> **SUPPLIED DATA**
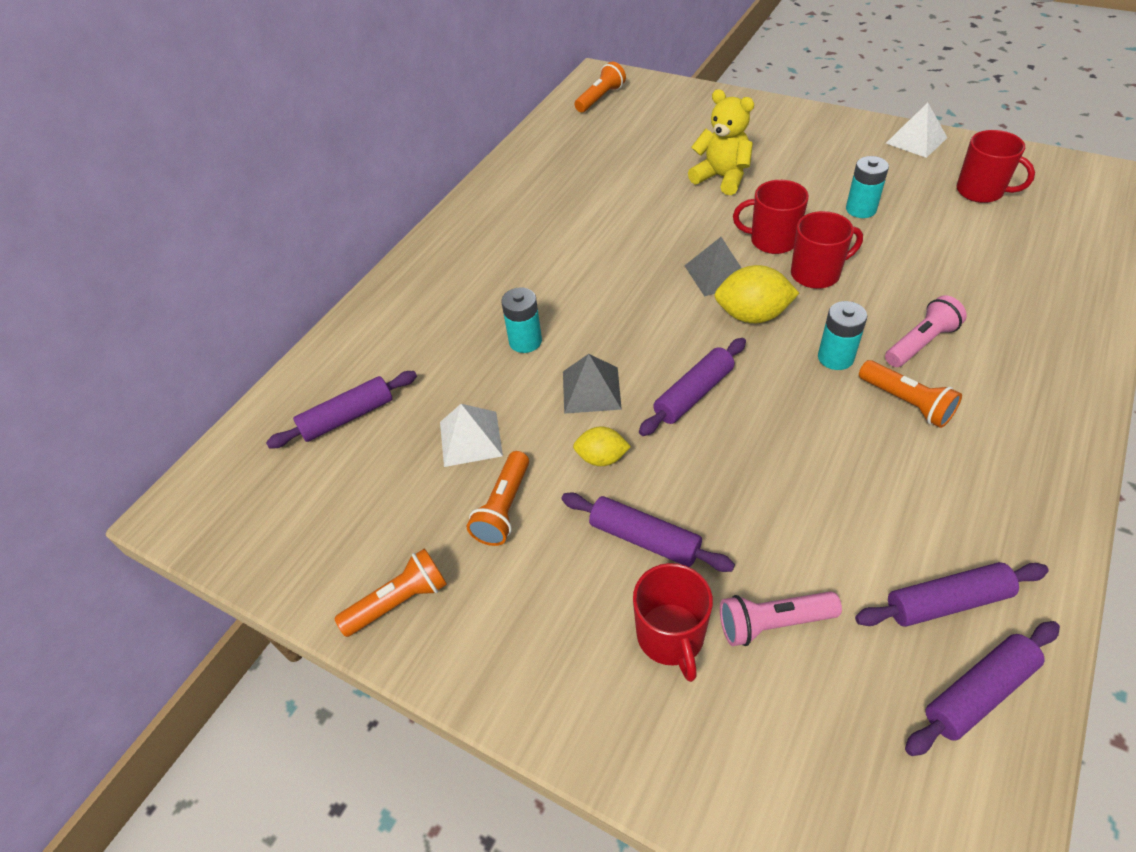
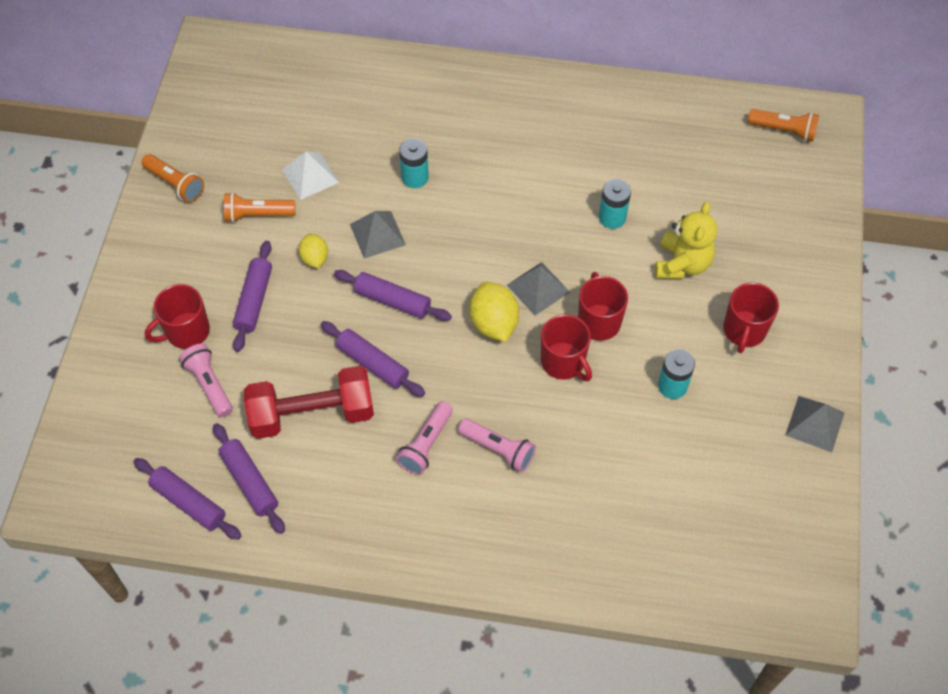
camera: 65 degrees right, 10 degrees up
(347, 417) = (308, 98): purple rolling pin -> purple rolling pin (372, 364)
(835, 357) = (462, 390): turquoise battery -> turquoise battery (612, 217)
(845, 507) = (312, 414): none -> red dumbbell
(907, 402) = (426, 444): orange flashlight -> pink flashlight
(916, 140) = (815, 423): white pyramid -> grey pyramid
(981, 191) = (741, 487): red mug -> red mug (744, 331)

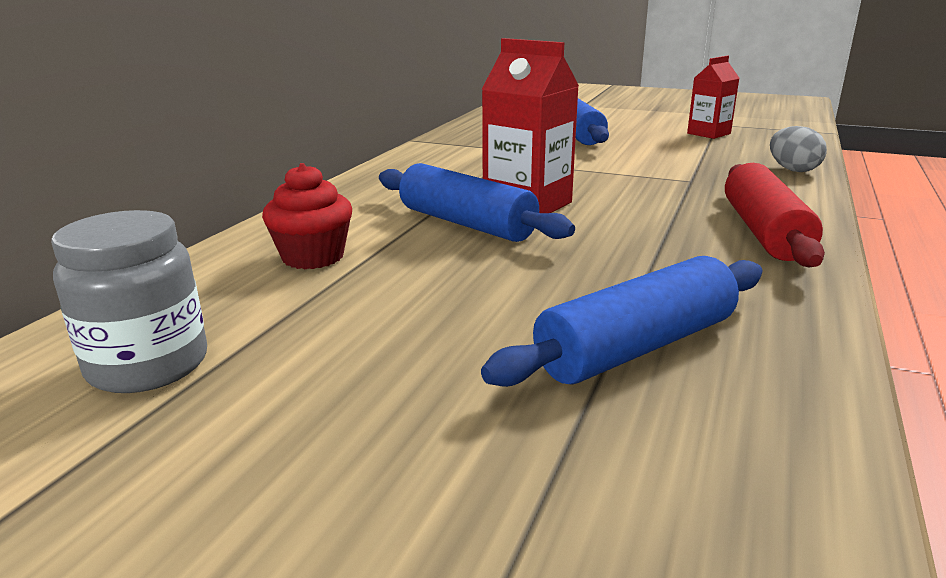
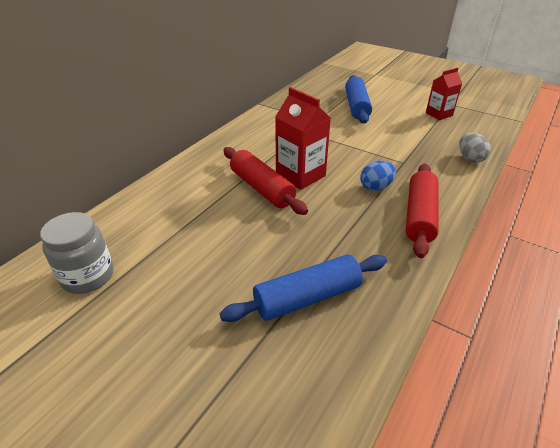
camera: 10 degrees right, 15 degrees up
(313, 257) = (177, 207): red cupcake -> none
(466, 223) = (262, 188): blue rolling pin -> red rolling pin
(666, 208) = (376, 187): none -> blue egg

> **EXERCISE DIRECTIONS**
Would you please retype the material above exactly and leave out each picture?

> **TASK OUTPUT**
camera: 65 degrees right, 10 degrees up
(347, 417) = (308, 98): purple rolling pin -> purple rolling pin (372, 364)
(835, 357) = (462, 390): turquoise battery -> turquoise battery (612, 217)
(845, 507) = (312, 414): none -> red dumbbell
(907, 402) = (426, 444): orange flashlight -> pink flashlight
(916, 140) = (815, 423): white pyramid -> grey pyramid
(981, 191) = (741, 487): red mug -> red mug (744, 331)

camera: 10 degrees right, 15 degrees up
(313, 257) = (177, 207): red cupcake -> none
(466, 223) = (262, 188): blue rolling pin -> red rolling pin
(666, 208) = (376, 187): none -> blue egg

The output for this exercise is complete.